**What is needed**
All entries need to be written out again exactly, without their pictures.

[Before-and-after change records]
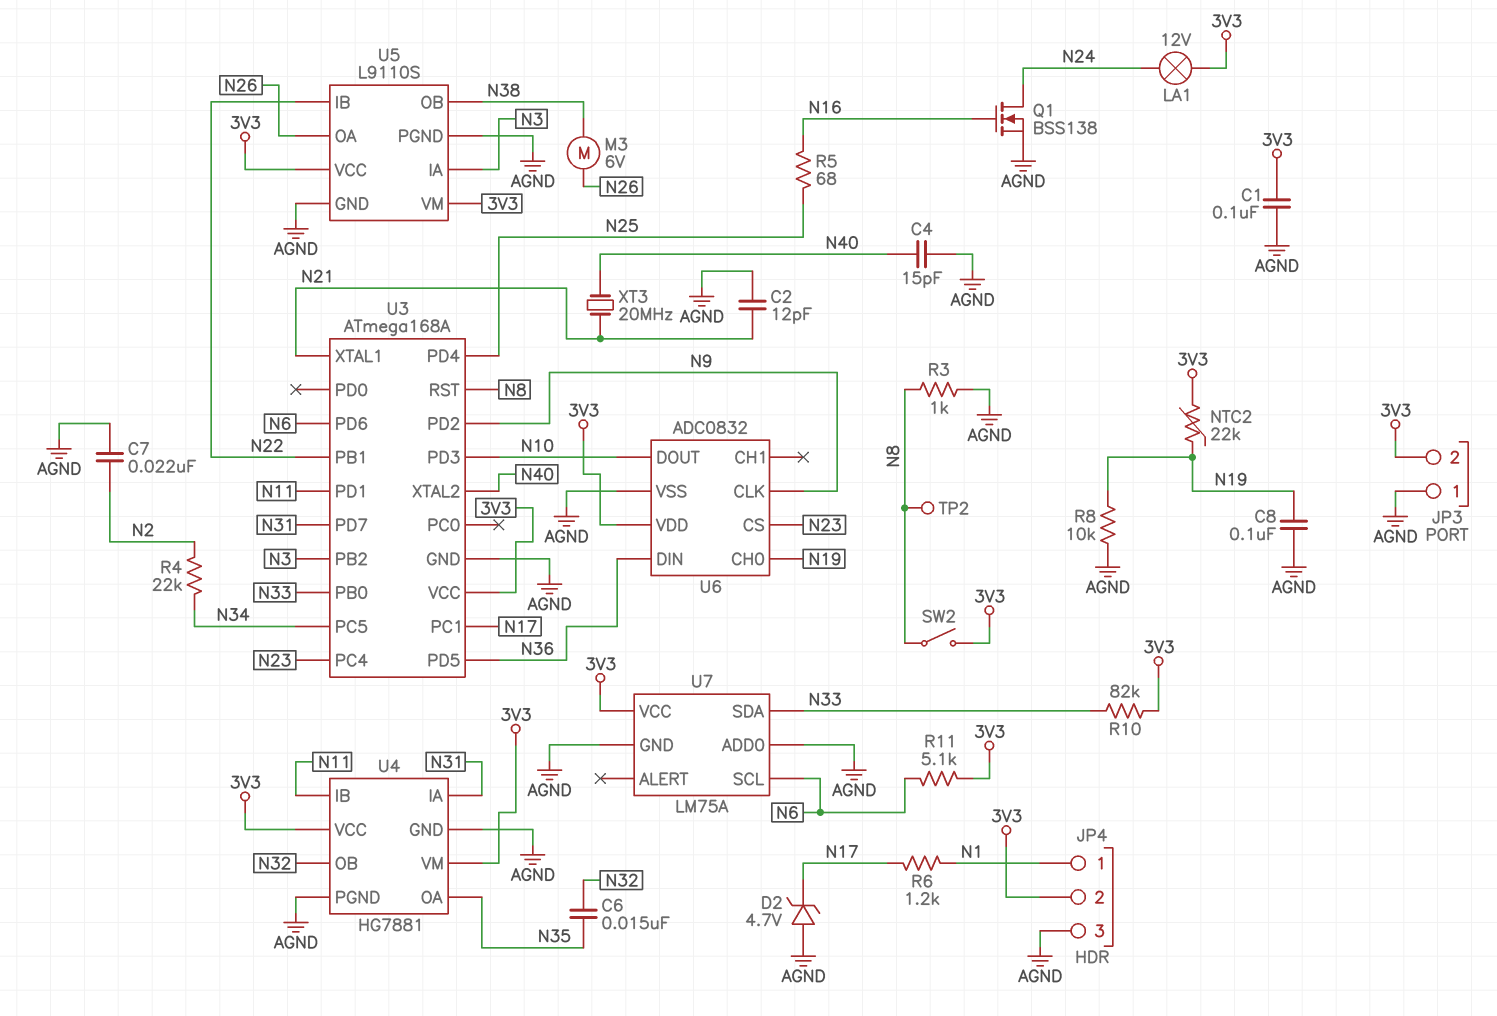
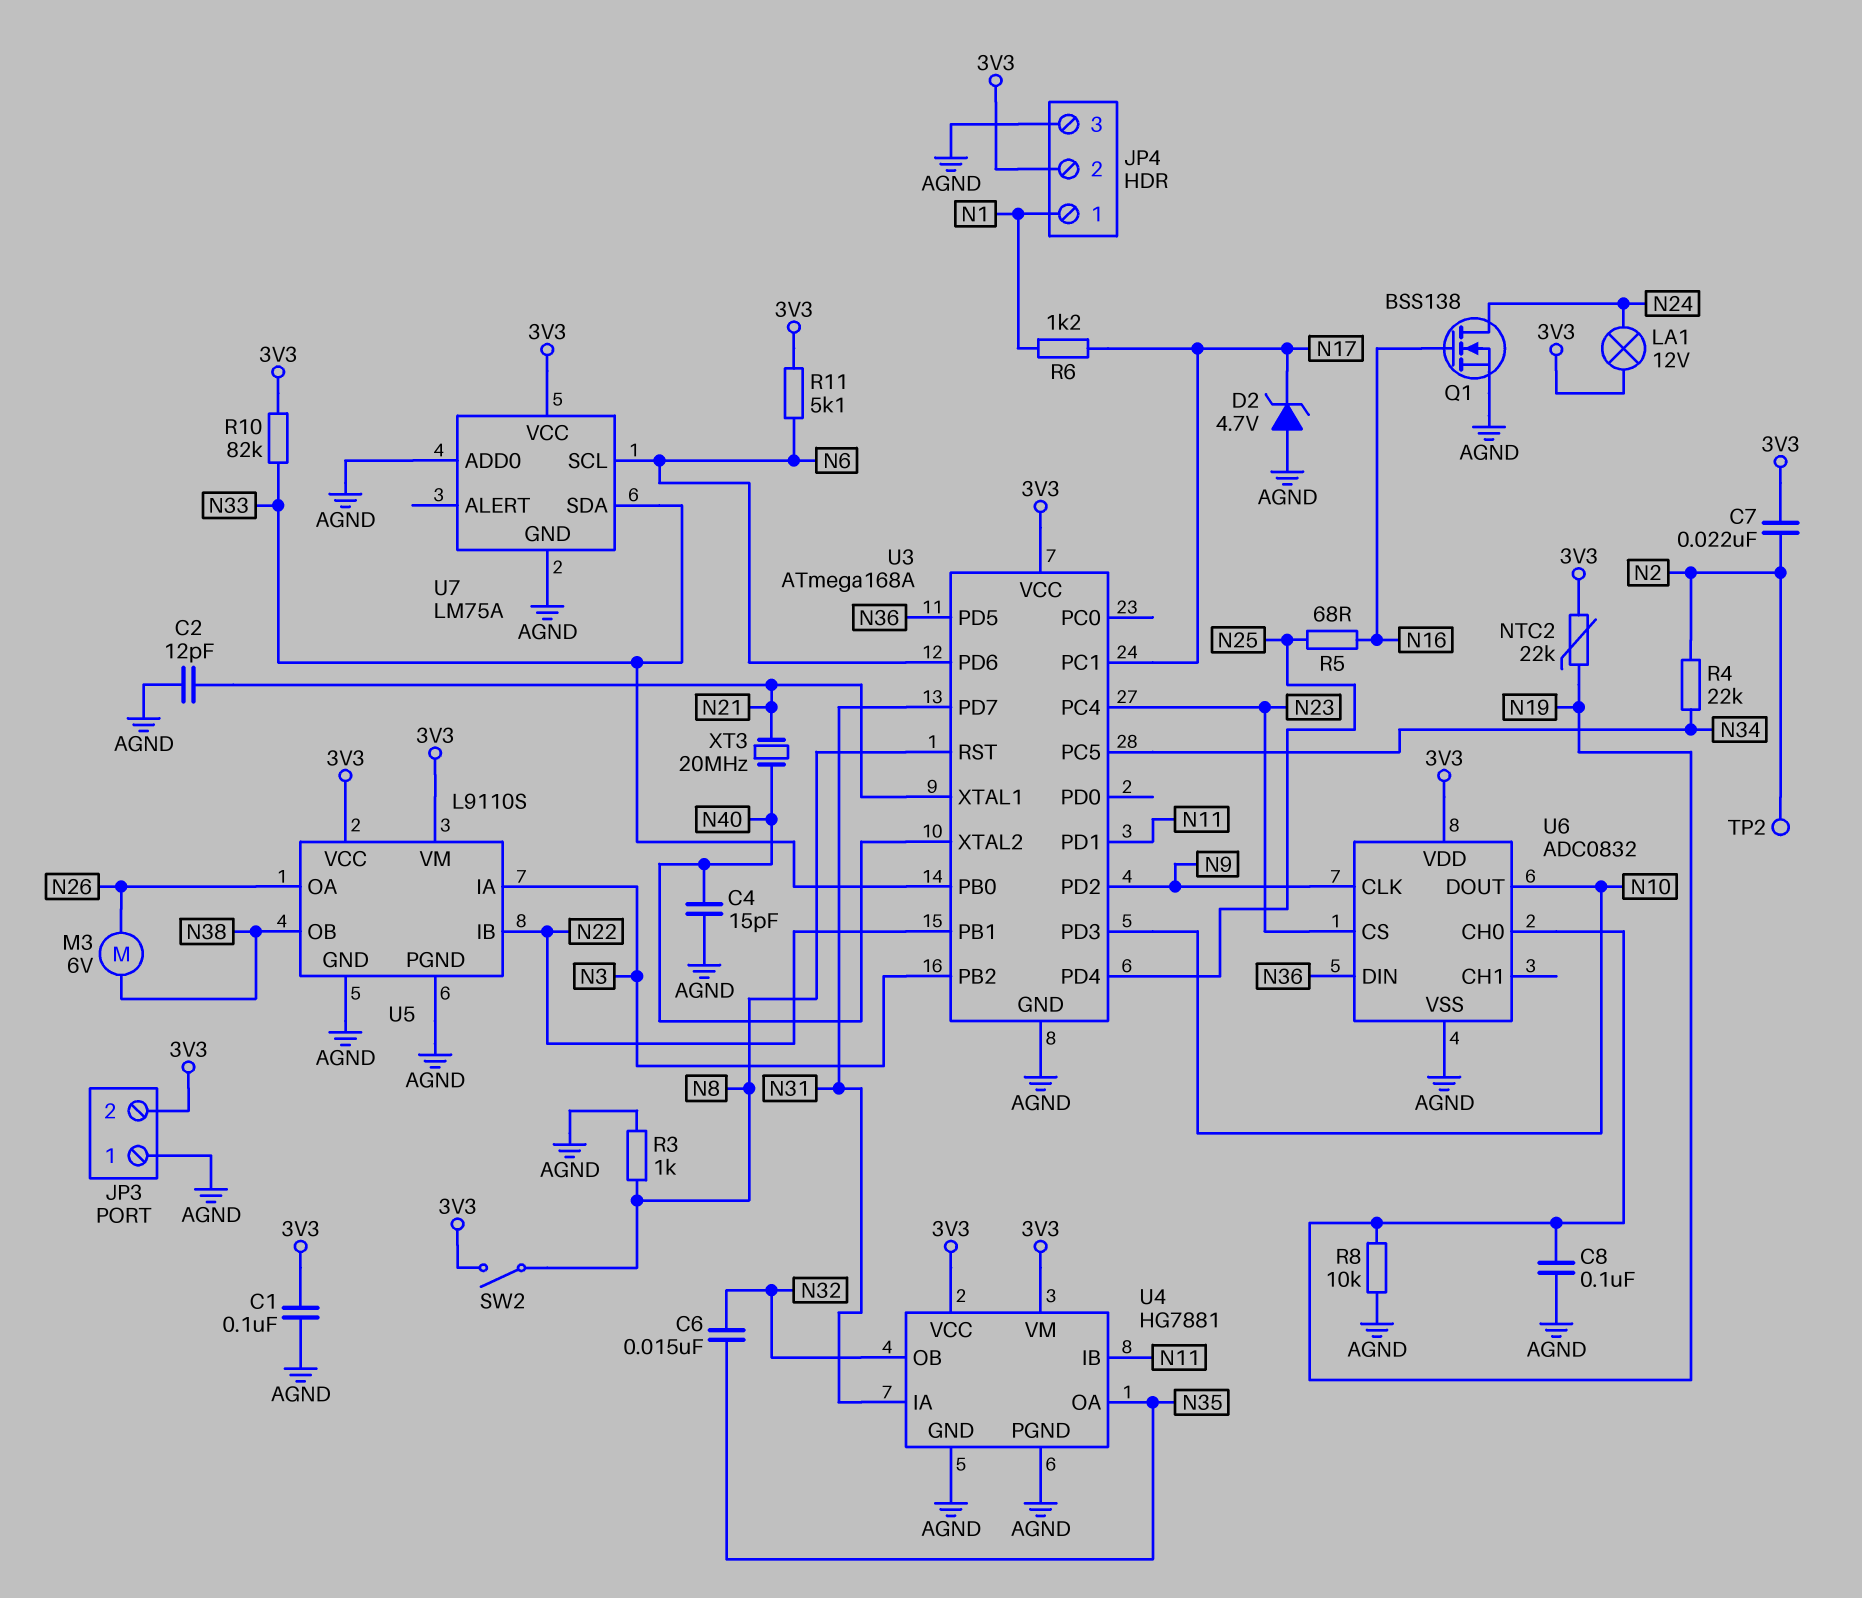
C7: 22nF (AGND, N2) -> 22nF (3V3, N2)
TP2: test point (N8) -> test point (N2)

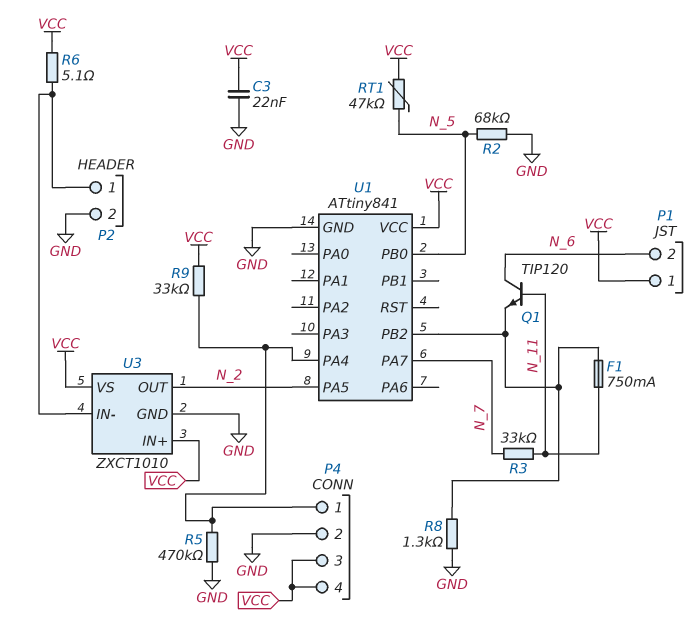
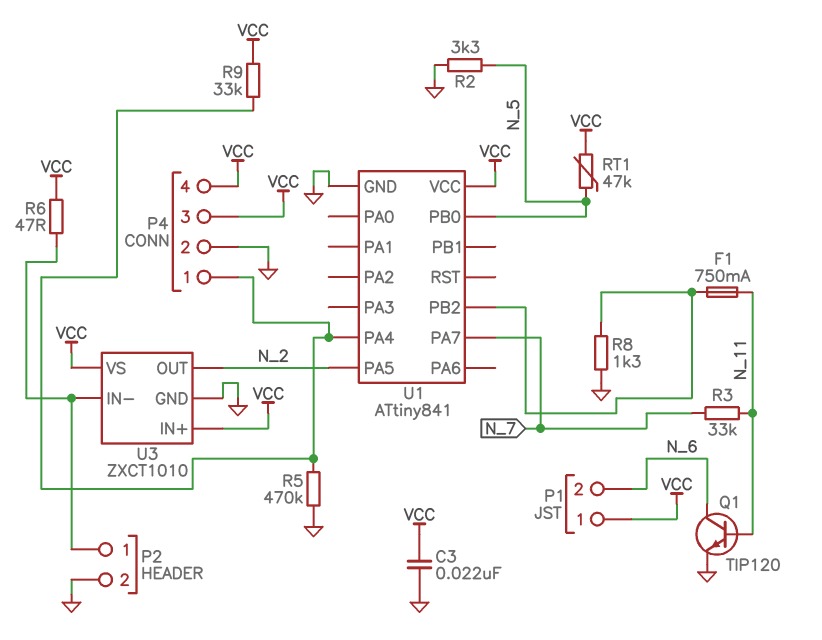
Q1: NPN TIP120 (B N_11, C N_6, E U1/PB2) -> NPN TIP120 (B N_11, C N_6, E GND)
R2: 68k (GND, N_5) -> 3.3k (GND, N_5)
R6: 5.1 (P2/1, VCC) -> 47 (P2/1, VCC)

**Answer box**
C7: 22nF (AGND, N2) -> 22nF (3V3, N2)
TP2: test point (N8) -> test point (N2)

Q1: NPN TIP120 (B N_11, C N_6, E U1/PB2) -> NPN TIP120 (B N_11, C N_6, E GND)
R2: 68k (GND, N_5) -> 3.3k (GND, N_5)
R6: 5.1 (P2/1, VCC) -> 47 (P2/1, VCC)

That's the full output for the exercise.